DATA RECORDS START
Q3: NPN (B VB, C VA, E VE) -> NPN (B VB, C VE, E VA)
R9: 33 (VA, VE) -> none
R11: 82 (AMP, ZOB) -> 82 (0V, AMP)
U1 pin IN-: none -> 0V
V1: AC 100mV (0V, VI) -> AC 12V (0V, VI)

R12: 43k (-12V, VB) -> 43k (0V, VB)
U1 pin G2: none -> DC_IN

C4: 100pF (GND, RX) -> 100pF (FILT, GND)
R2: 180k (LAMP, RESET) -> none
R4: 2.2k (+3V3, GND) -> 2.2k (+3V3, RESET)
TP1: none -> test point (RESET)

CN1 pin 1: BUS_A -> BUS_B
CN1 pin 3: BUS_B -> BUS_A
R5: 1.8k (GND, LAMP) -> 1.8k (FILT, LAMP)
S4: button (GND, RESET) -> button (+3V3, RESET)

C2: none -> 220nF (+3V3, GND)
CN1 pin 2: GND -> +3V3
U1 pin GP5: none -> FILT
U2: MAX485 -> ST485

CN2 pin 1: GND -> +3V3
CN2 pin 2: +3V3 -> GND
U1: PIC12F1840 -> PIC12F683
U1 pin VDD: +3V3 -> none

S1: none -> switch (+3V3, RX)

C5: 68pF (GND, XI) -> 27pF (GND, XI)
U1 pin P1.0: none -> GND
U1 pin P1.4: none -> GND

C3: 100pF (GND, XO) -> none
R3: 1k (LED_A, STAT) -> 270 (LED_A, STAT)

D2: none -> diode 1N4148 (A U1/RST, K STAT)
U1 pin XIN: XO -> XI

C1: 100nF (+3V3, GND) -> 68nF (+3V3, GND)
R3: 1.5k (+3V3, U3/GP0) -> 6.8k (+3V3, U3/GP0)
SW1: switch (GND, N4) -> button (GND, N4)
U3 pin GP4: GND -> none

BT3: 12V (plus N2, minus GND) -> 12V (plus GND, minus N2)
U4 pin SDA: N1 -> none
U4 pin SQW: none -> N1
DATA RECORDS END
ASSIGNMENT: Provide the count, and nothing else, of lines in the data above where the word "LAMP" occurs.

EXERCISE RESPONSE: 2